BEGIN Given entries

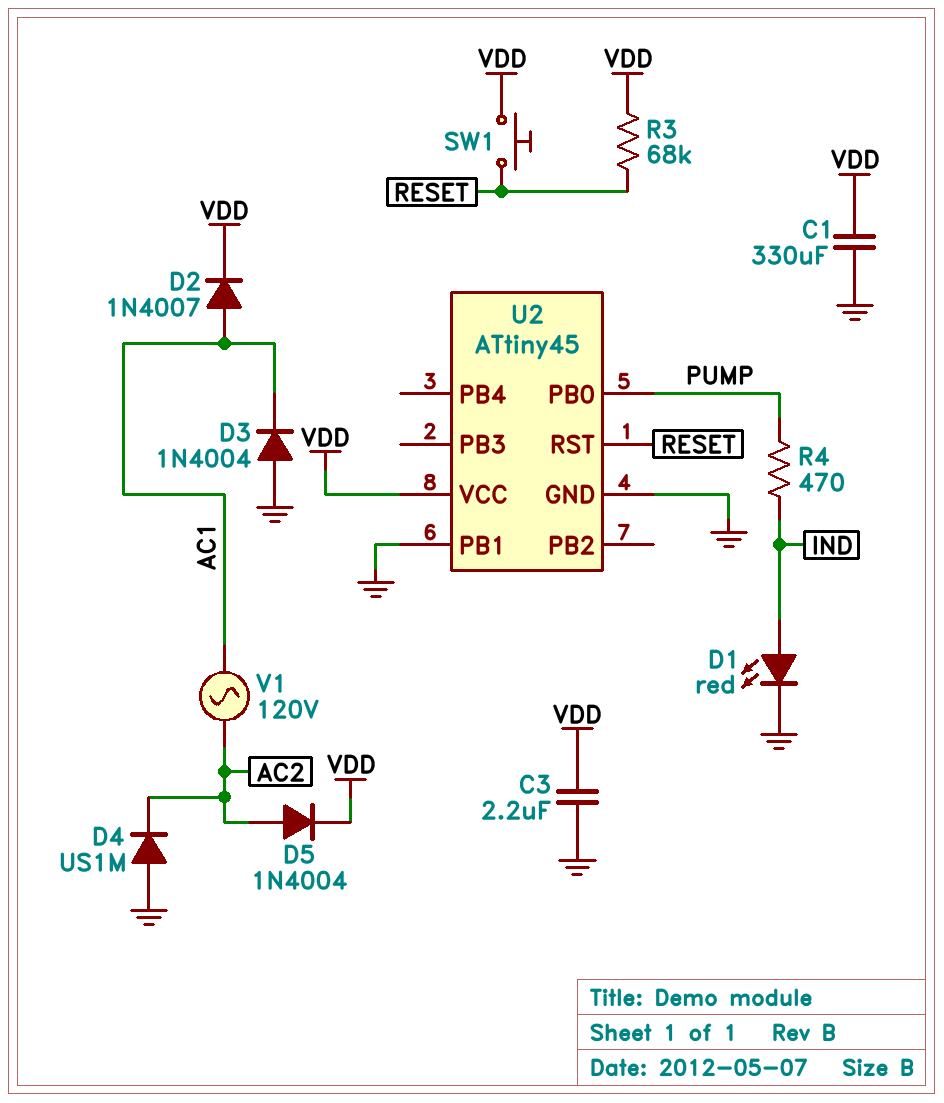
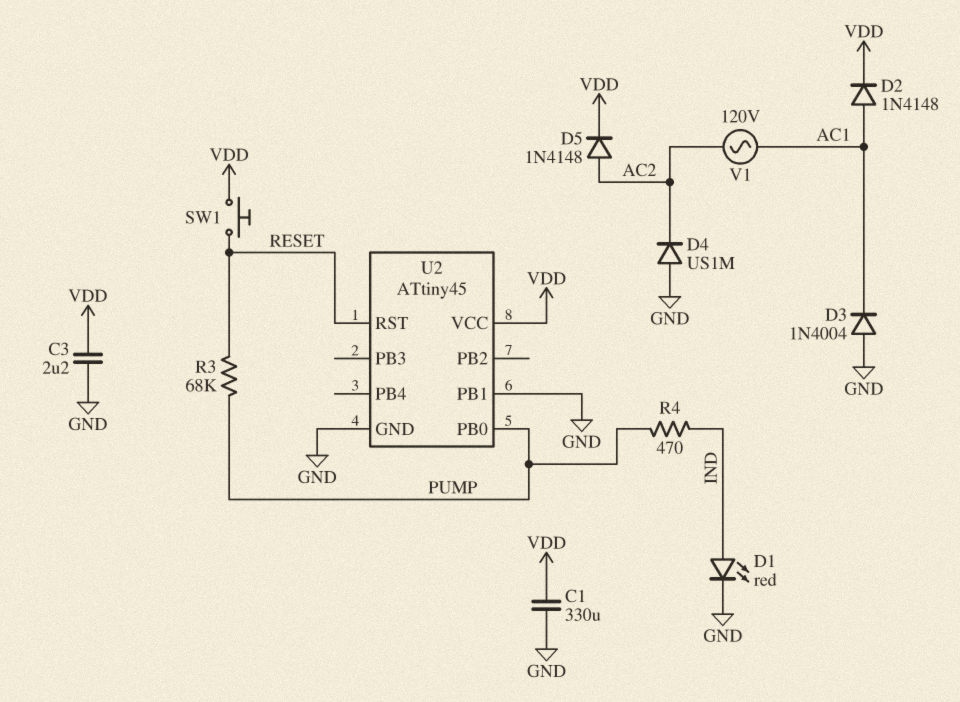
D2: diode 1N4007 (A AC1, K VDD) -> diode 1N4148 (A AC1, K VDD)
D5: diode 1N4004 (A AC2, K VDD) -> diode 1N4148 (A AC2, K VDD)
R3: 68k (RESET, VDD) -> 68k (PUMP, RESET)

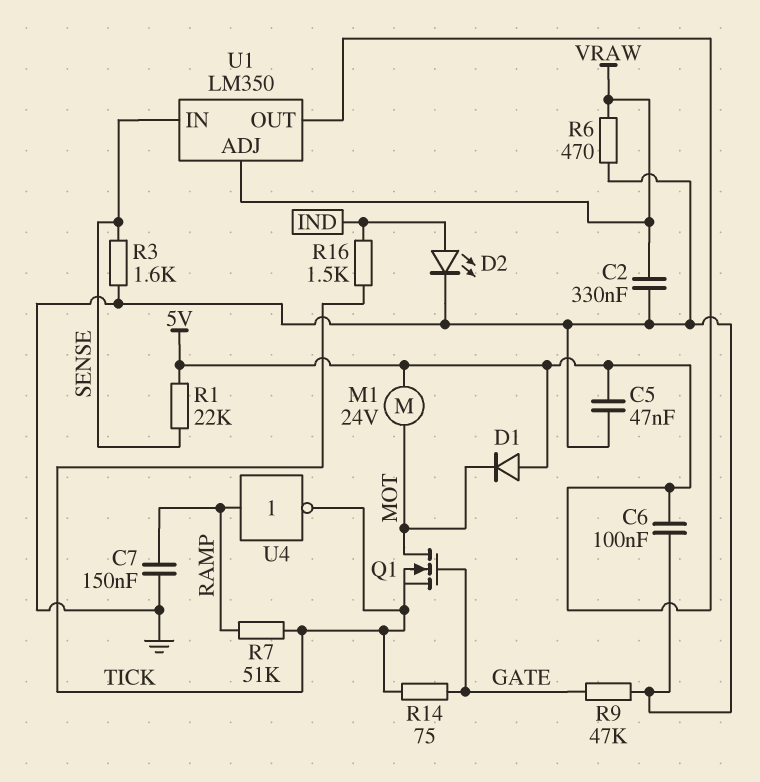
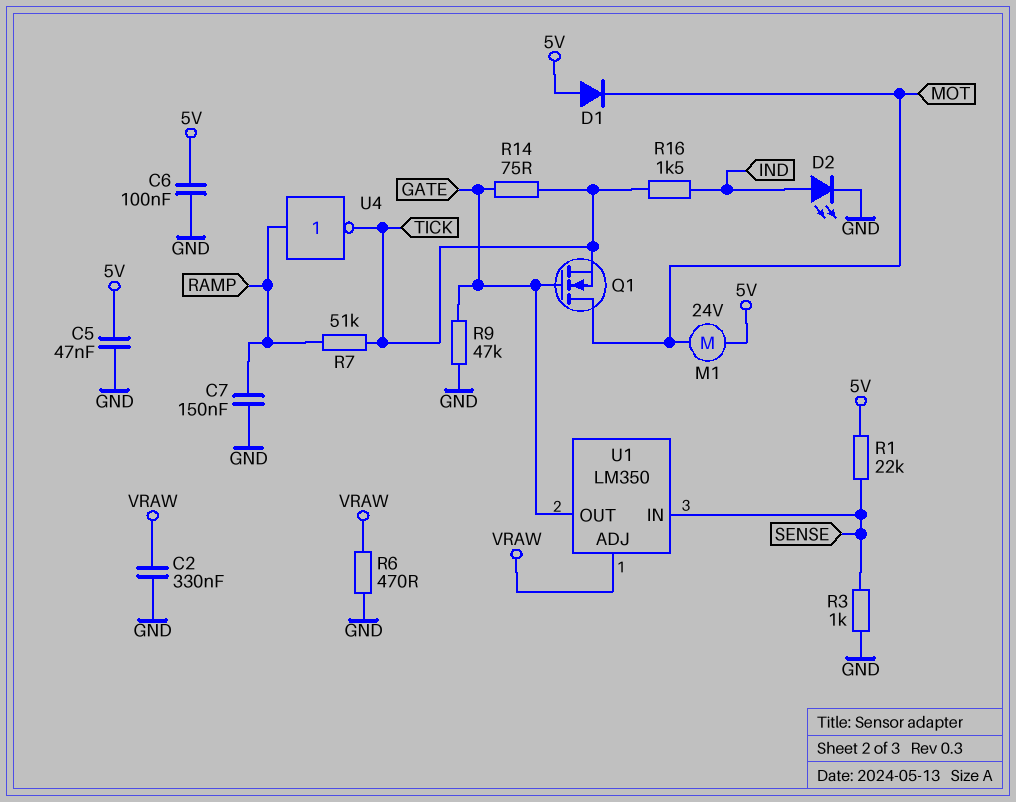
R3: 1.6k (GND, SENSE) -> 1k (GND, SENSE)
U1 pin OUT: 5V -> GATE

END Given entries

## Work order
Repeat, exactly and in full, all records above, but include no pictures.

## Solution for this exercise
D2: diode 1N4007 (A AC1, K VDD) -> diode 1N4148 (A AC1, K VDD)
D5: diode 1N4004 (A AC2, K VDD) -> diode 1N4148 (A AC2, K VDD)
R3: 68k (RESET, VDD) -> 68k (PUMP, RESET)

R3: 1.6k (GND, SENSE) -> 1k (GND, SENSE)
U1 pin OUT: 5V -> GATE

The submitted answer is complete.